Exercise: Lines of the listing below that contain the string "pink" are to be returned.
=== Begin Enclosure ===
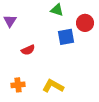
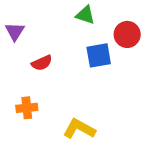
red semicircle: (28, 50) -> (42, 63), moved
orange cross: (18, 85) -> (27, 108), moved

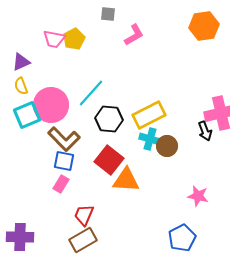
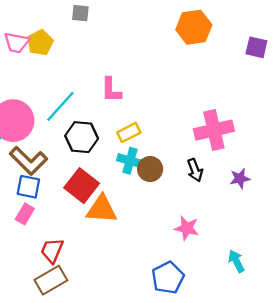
pink L-shape: (134, 35) -> (111, 90), moved, turned 120
yellow rectangle: (149, 115) -> (129, 132), size x0.6
black arrow: (205, 131) -> (195, 170), moved

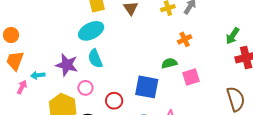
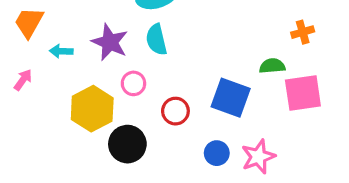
pink square: (191, 77) -> (303, 93), size x1.4
pink arrow: (22, 87) -> (23, 80), moved

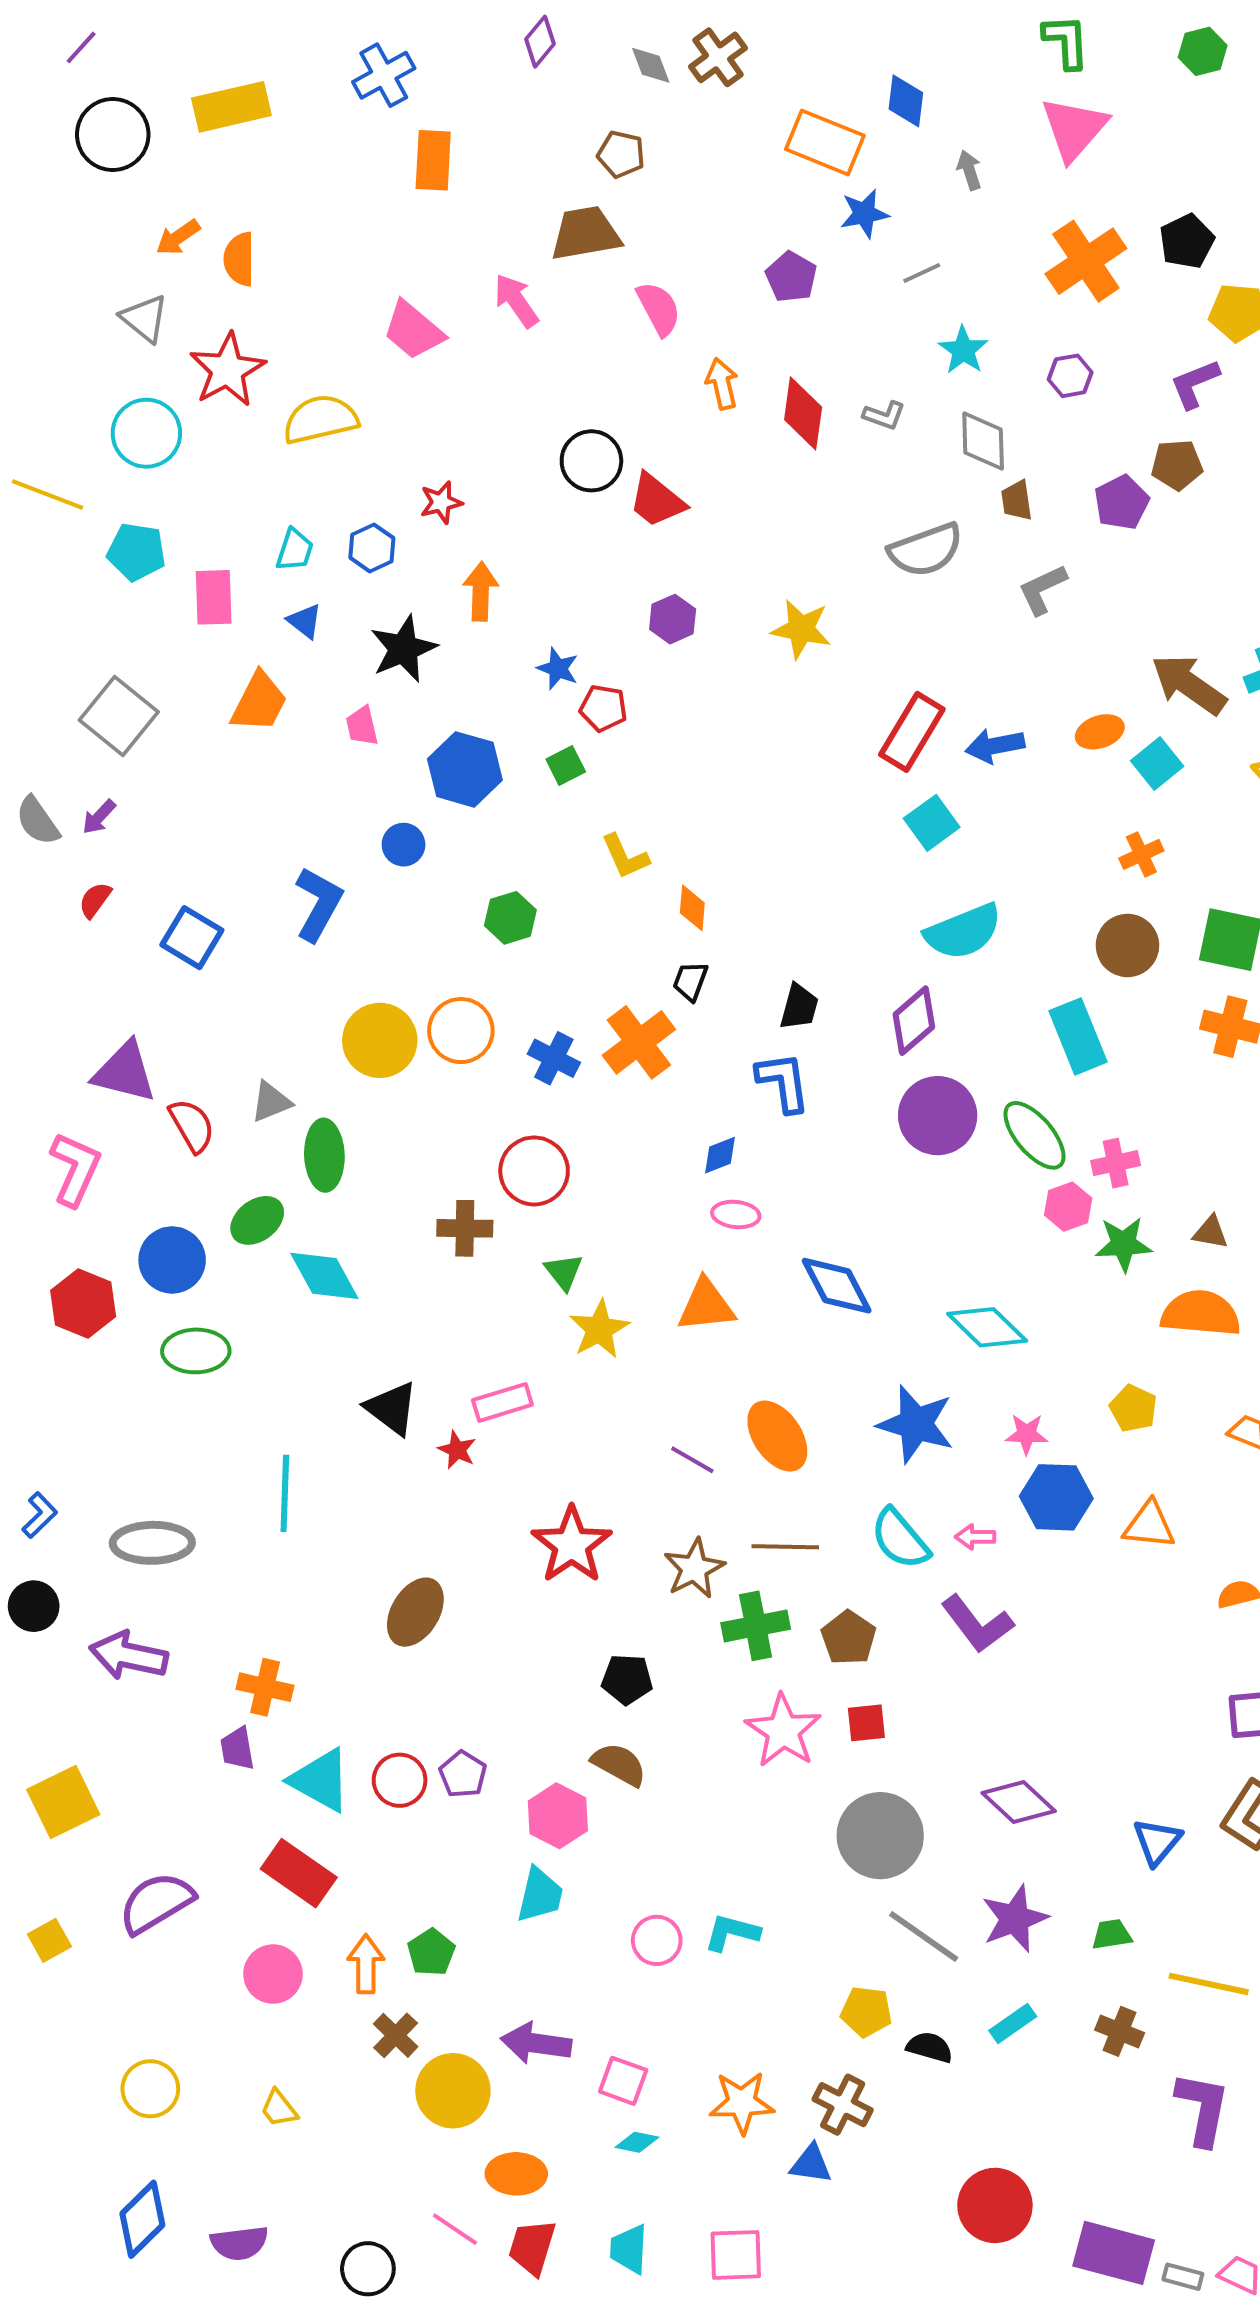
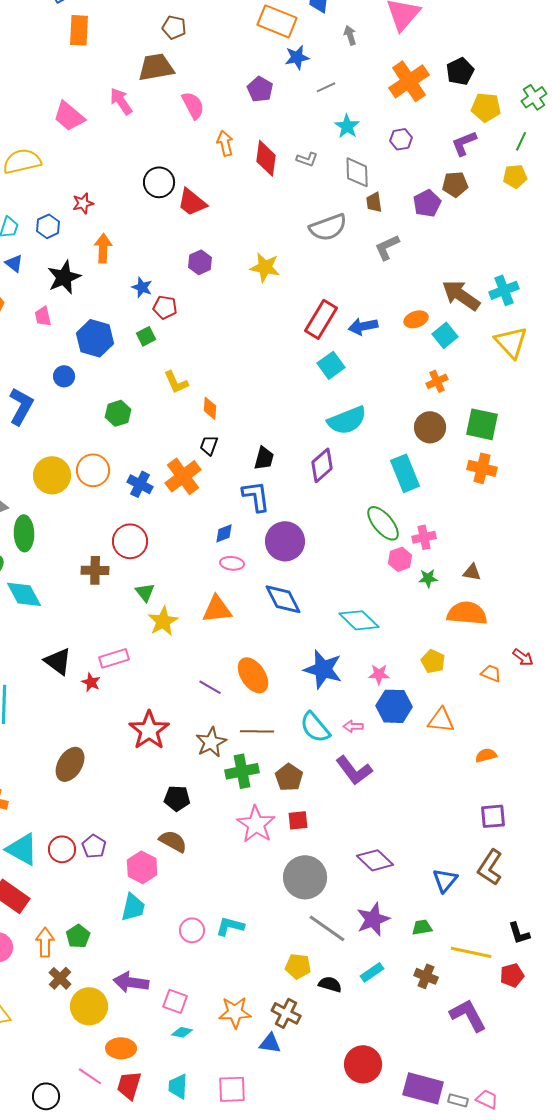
purple circle: (938, 1116) -> (285, 541), moved
green star: (1124, 1244) -> (428, 578), size x0.7
purple L-shape: (1203, 2109) -> (468, 1015), turned -39

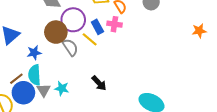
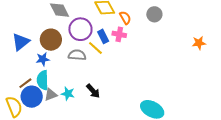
brown circle: (56, 32) -> (51, 40), moved
gray semicircle: (70, 47) -> (77, 55), turned -54
black arrow: (99, 83) -> (93, 91), moved
gray triangle: (44, 90) -> (51, 95), turned 40

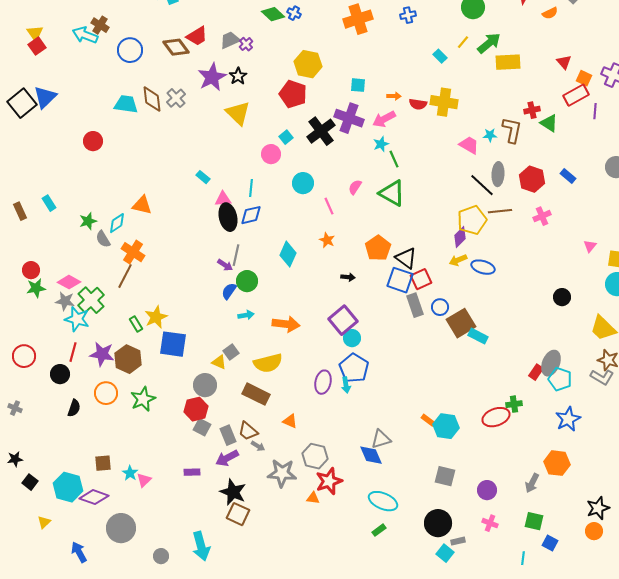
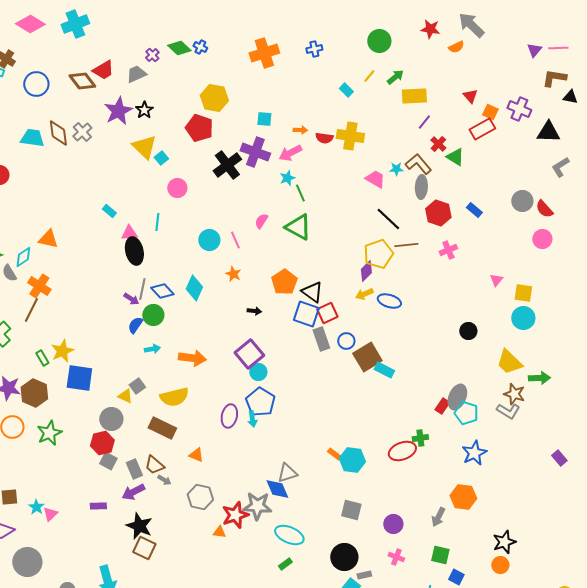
green arrow: (489, 43) -> (395, 77), size x0.7
purple cross: (246, 44) -> (152, 55), moved
red cross: (532, 110) -> (438, 144), turned -35
purple line: (595, 111) -> (424, 122), moved, turned 35
brown L-shape: (512, 130) -> (418, 164), turned -52
cyan square: (286, 137) -> (161, 158), moved
gray ellipse: (498, 174) -> (421, 187), moved
cyan circle: (303, 183) -> (209, 240), moved
blue diamond: (251, 215) -> (162, 291), moved, turned 60
gray hexagon: (315, 456) -> (200, 497), moved
gray star: (282, 473) -> (257, 506), moved

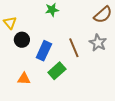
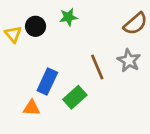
black circle: (22, 40) -> (36, 26), moved
blue rectangle: (44, 51) -> (47, 82), moved

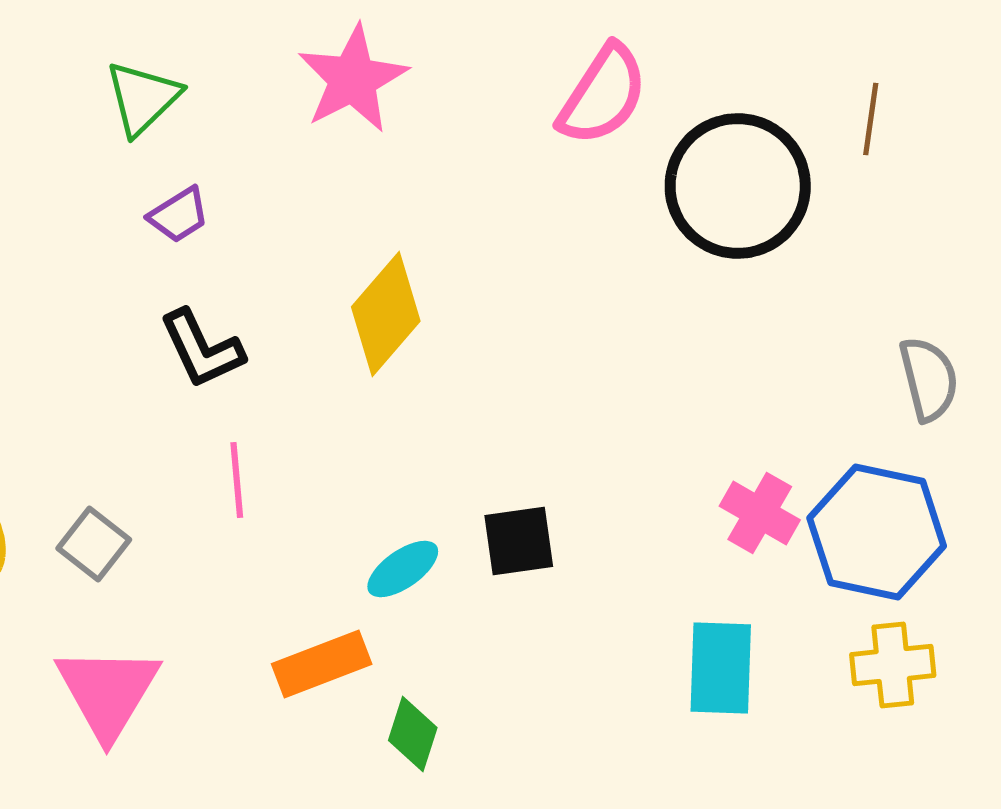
=== End Enclosure ===
Answer to this problem:
pink L-shape: (134, 35) -> (111, 90), moved, turned 120
pink square: (191, 77) -> (303, 93), size x1.4
pink arrow: (22, 87) -> (23, 80), moved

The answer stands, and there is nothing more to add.